WHAT TO WORK ON:
Shown below is a listing with pictures; reproduce exactly, and only, the lines between the ones containing "# camera: 80 degrees right, 10 degrees down" and "delete,grey shoe (1st", inclusive, leaving the pictures out.

DATA SHOWN:

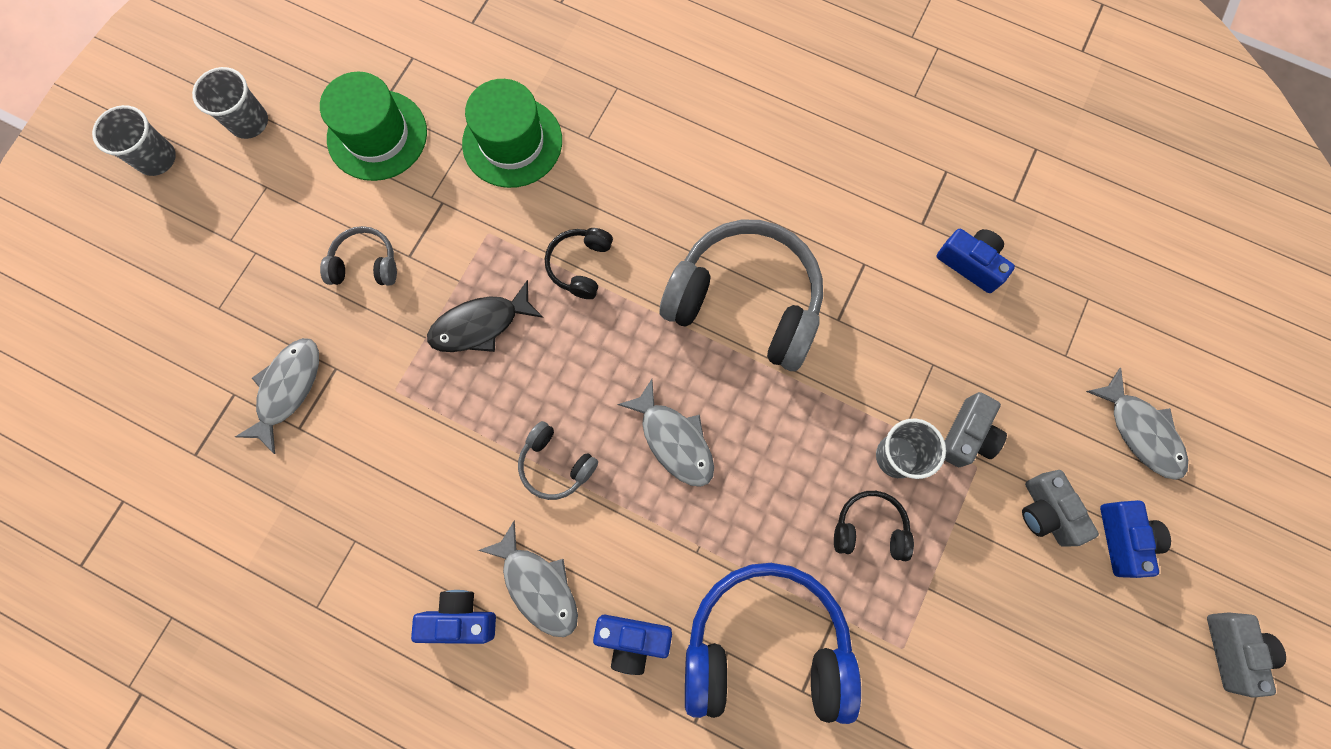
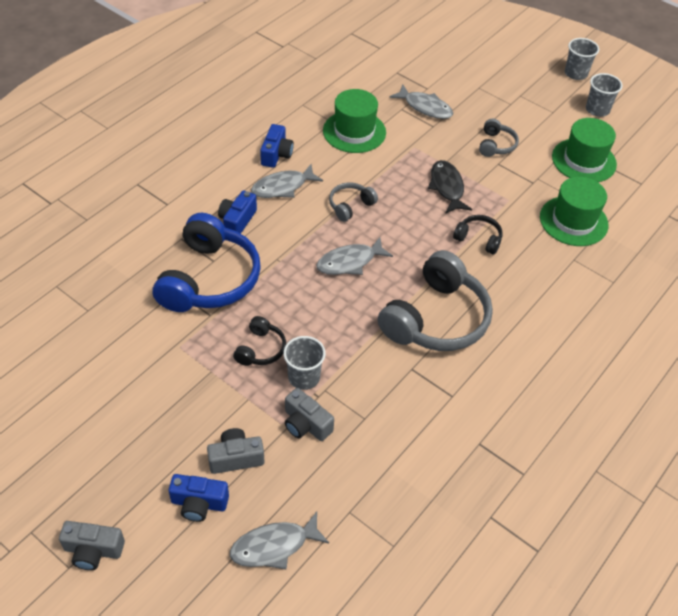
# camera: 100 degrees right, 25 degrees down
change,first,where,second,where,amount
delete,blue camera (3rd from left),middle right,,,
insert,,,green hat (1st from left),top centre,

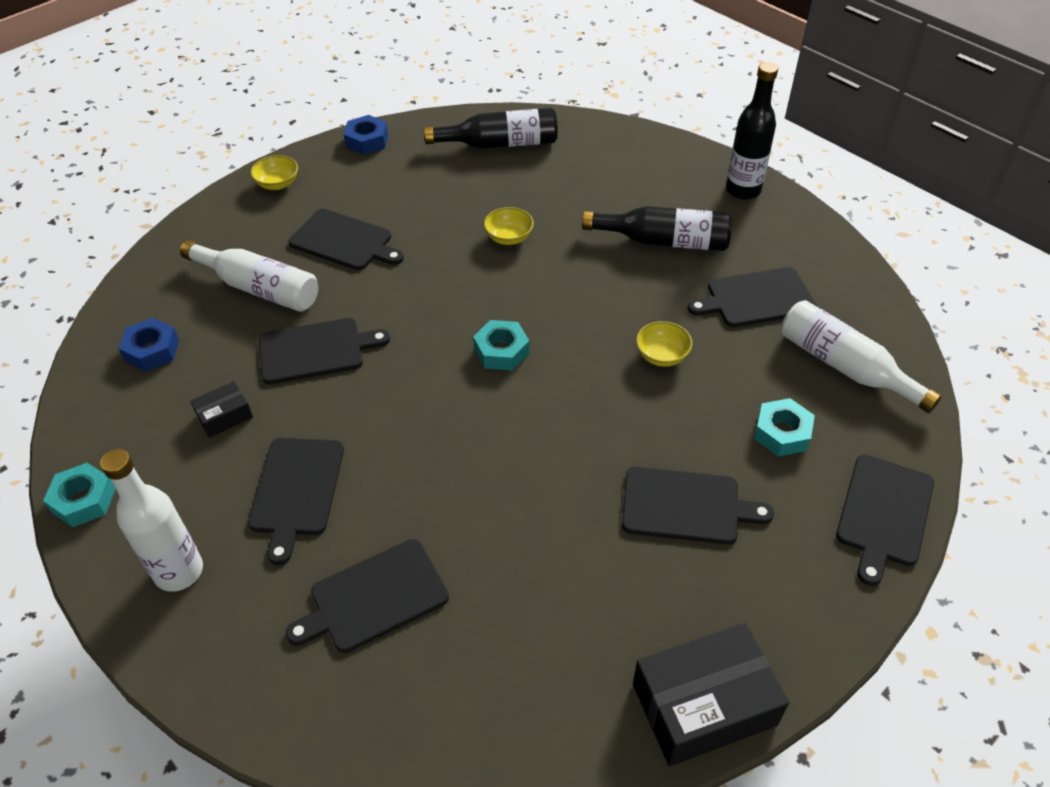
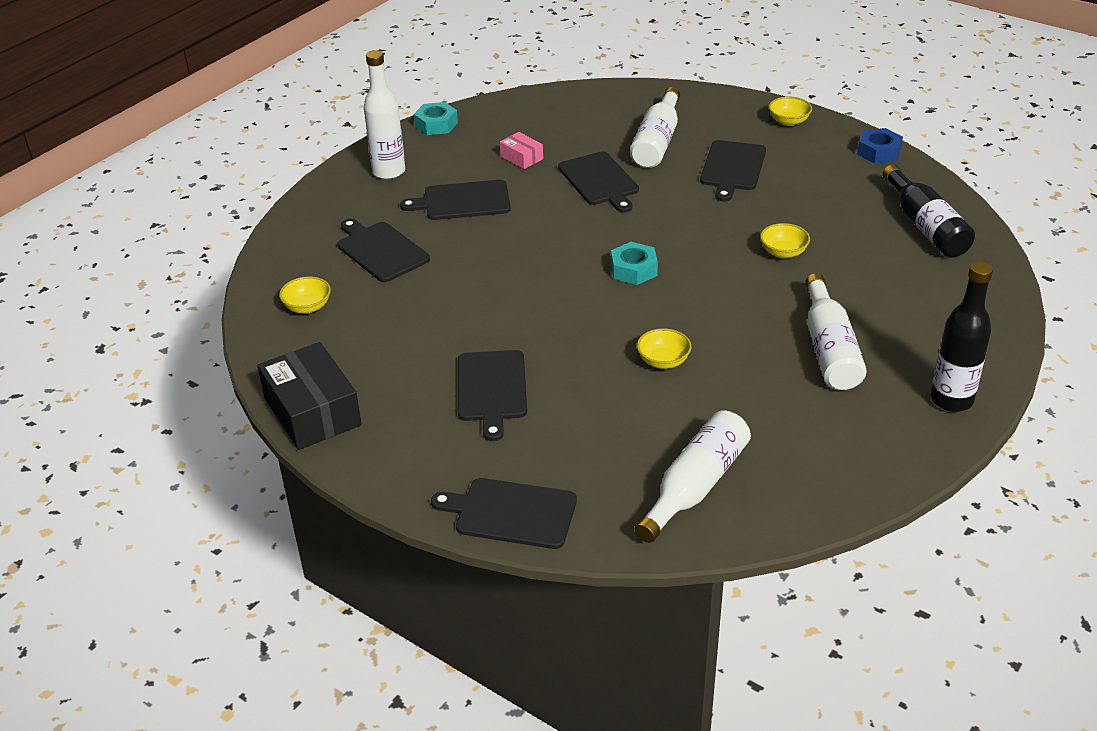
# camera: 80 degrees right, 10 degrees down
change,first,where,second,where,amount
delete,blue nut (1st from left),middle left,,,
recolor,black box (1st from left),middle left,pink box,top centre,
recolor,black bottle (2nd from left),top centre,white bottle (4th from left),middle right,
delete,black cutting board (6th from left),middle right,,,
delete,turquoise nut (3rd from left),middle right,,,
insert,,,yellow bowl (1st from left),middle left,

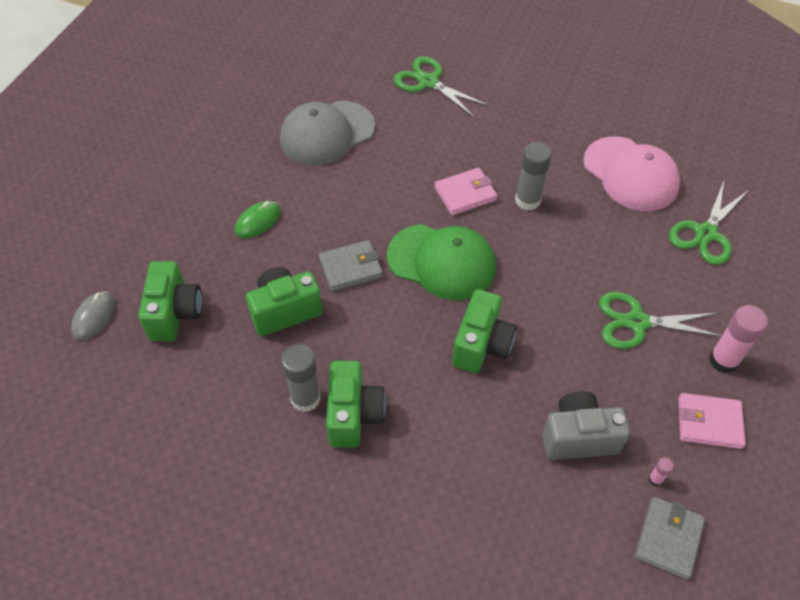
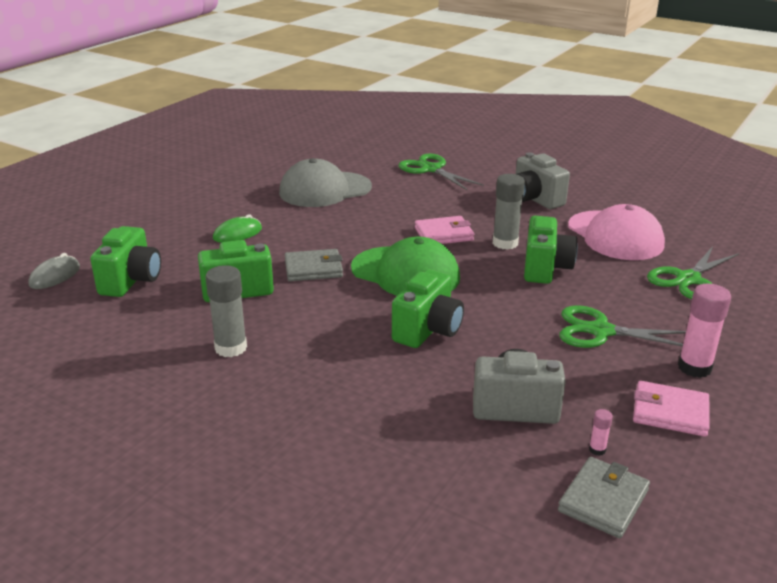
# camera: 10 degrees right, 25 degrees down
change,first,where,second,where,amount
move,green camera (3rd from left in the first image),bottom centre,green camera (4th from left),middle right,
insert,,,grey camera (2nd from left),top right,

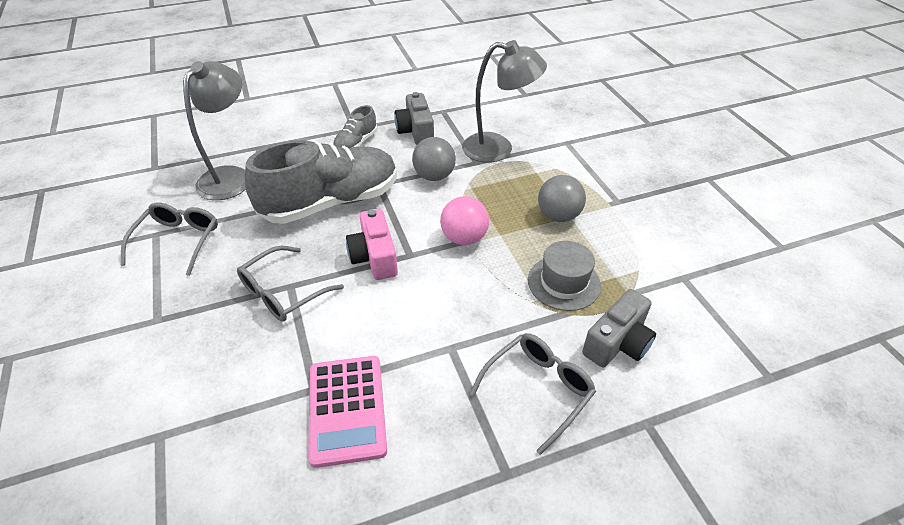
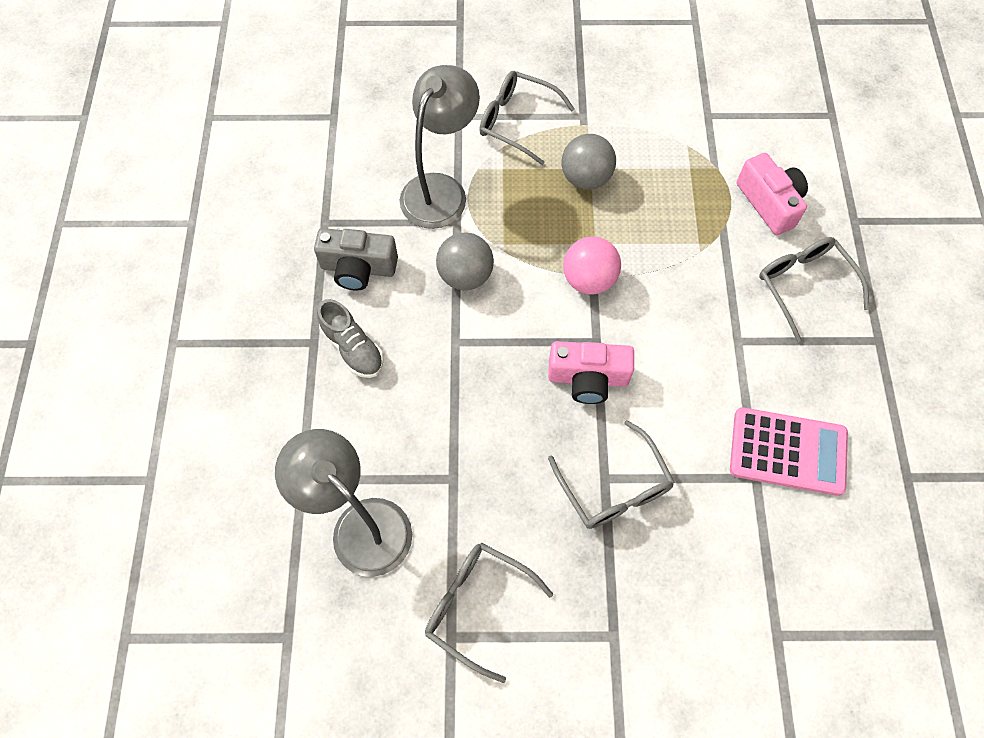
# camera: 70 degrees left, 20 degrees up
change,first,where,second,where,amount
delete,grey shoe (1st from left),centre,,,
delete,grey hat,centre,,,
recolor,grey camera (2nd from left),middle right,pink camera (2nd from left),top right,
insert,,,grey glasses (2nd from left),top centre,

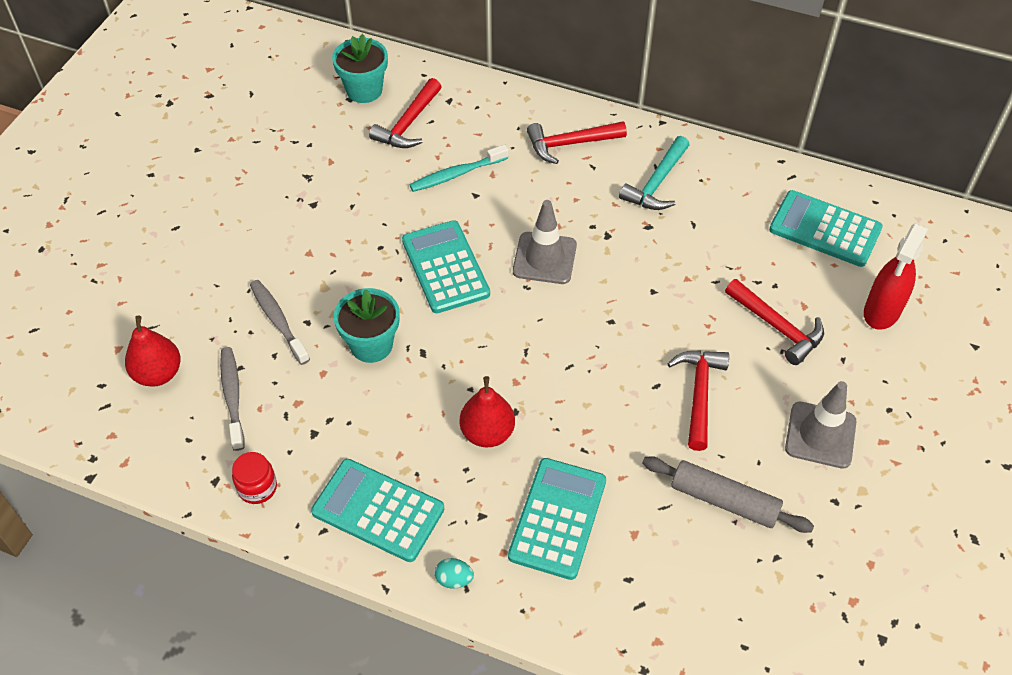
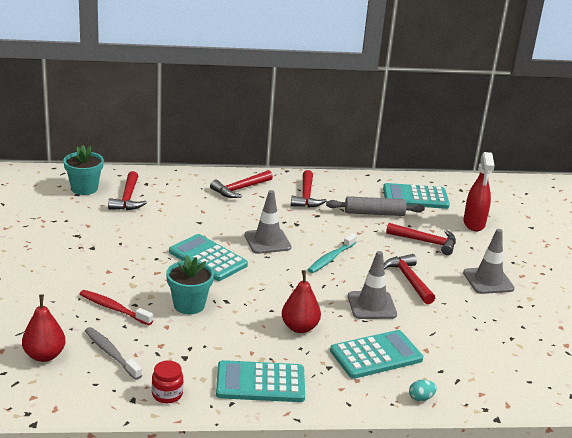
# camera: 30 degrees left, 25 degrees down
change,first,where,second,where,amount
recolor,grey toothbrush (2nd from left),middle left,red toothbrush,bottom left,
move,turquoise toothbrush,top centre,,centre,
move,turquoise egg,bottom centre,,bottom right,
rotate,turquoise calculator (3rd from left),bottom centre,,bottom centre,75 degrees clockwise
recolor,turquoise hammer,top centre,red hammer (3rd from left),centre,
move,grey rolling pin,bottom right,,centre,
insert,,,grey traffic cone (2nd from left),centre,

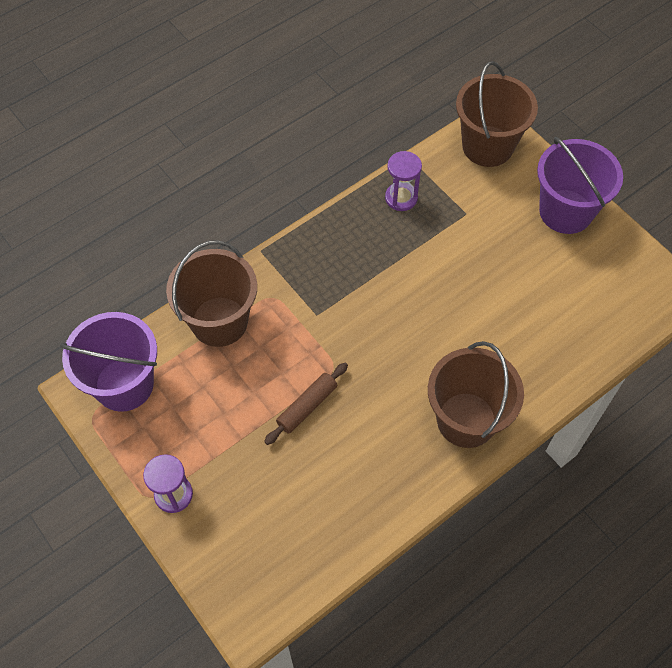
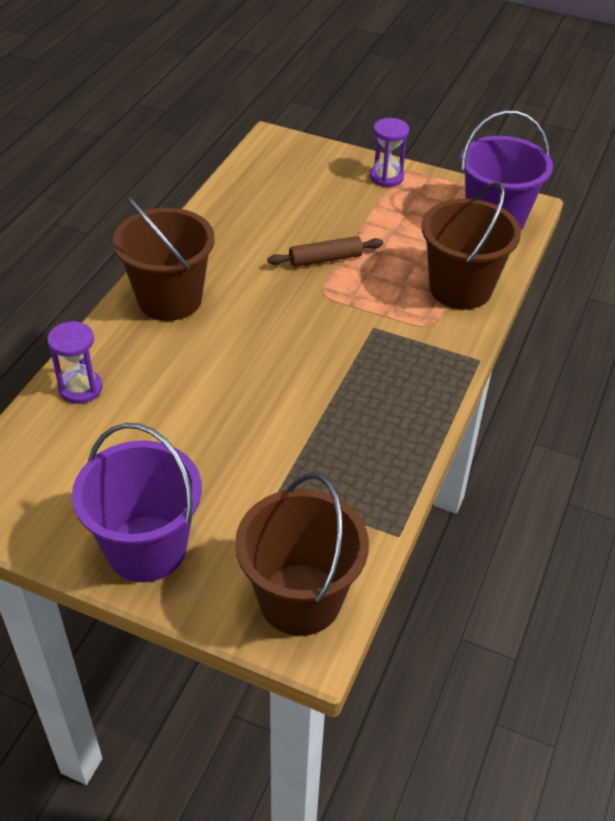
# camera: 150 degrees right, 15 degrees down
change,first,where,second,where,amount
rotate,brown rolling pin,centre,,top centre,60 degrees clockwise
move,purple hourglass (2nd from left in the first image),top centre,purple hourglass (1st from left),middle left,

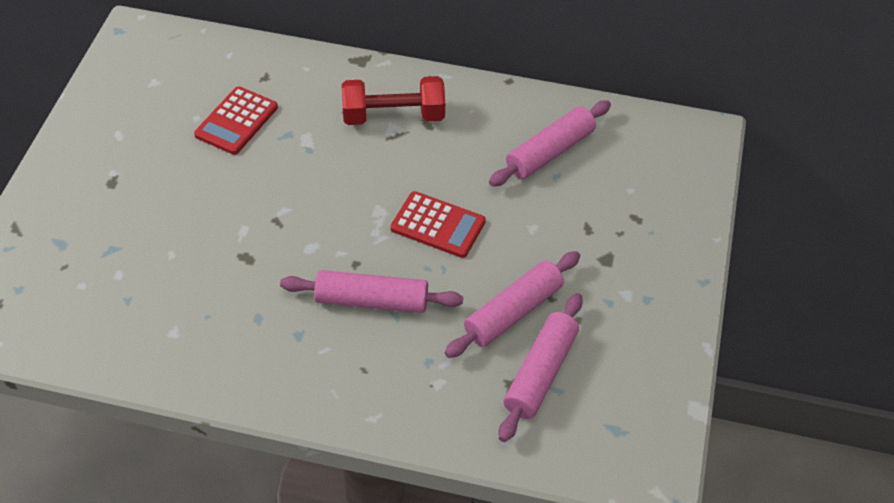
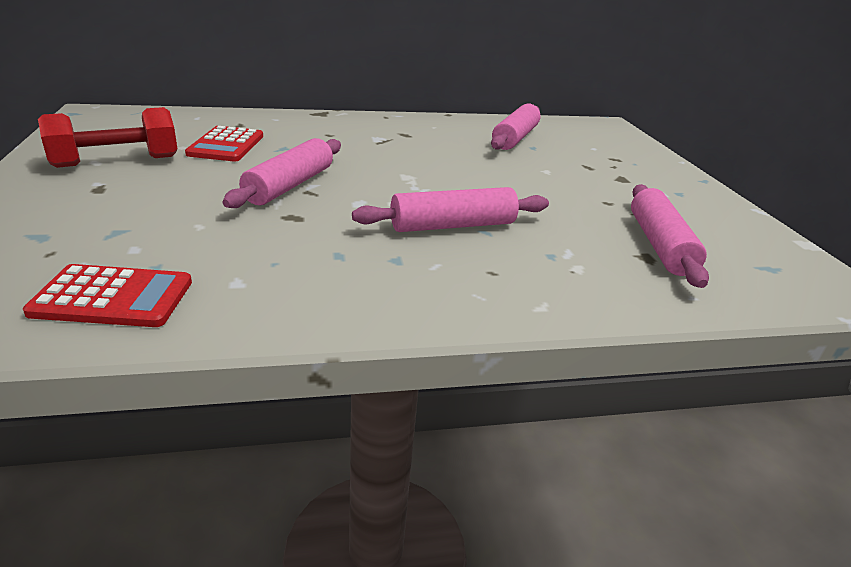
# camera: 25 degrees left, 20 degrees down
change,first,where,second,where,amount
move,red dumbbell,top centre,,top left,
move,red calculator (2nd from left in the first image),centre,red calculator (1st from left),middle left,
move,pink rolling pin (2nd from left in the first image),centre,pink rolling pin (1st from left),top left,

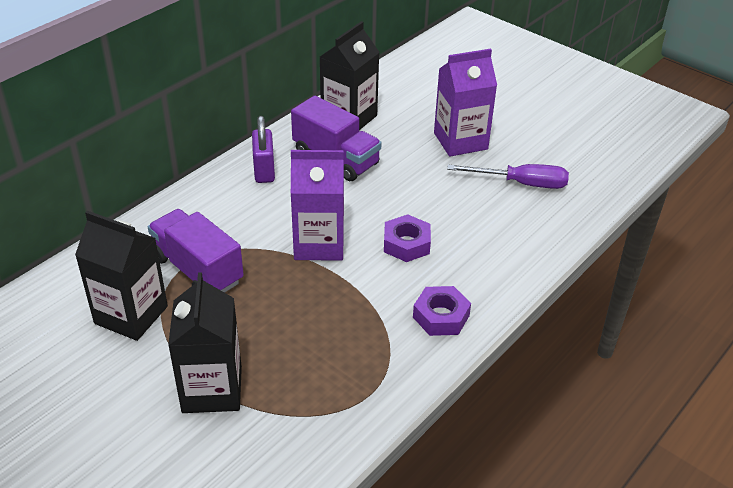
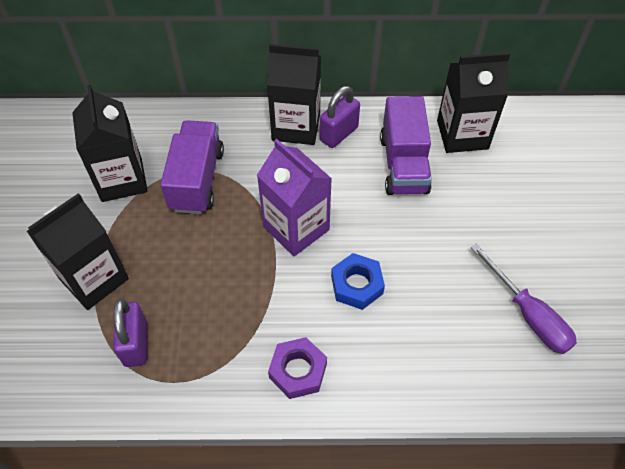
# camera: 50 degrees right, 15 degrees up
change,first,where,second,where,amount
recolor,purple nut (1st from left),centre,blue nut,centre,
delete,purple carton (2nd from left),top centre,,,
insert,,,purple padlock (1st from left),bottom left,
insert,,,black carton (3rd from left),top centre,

ANSWER BOX:
# camera: 80 degrees right, 10 degrees down
change,first,where,second,where,amount
delete,blue nut (1st from left),middle left,,,
recolor,black box (1st from left),middle left,pink box,top centre,
recolor,black bottle (2nd from left),top centre,white bottle (4th from left),middle right,
delete,black cutting board (6th from left),middle right,,,
delete,turquoise nut (3rd from left),middle right,,,
insert,,,yellow bowl (1st from left),middle left,

# camera: 10 degrees right, 25 degrees down
change,first,where,second,where,amount
move,green camera (3rd from left in the first image),bottom centre,green camera (4th from left),middle right,
insert,,,grey camera (2nd from left),top right,

# camera: 70 degrees left, 20 degrees up
change,first,where,second,where,amount
delete,grey shoe (1st from left),centre,,,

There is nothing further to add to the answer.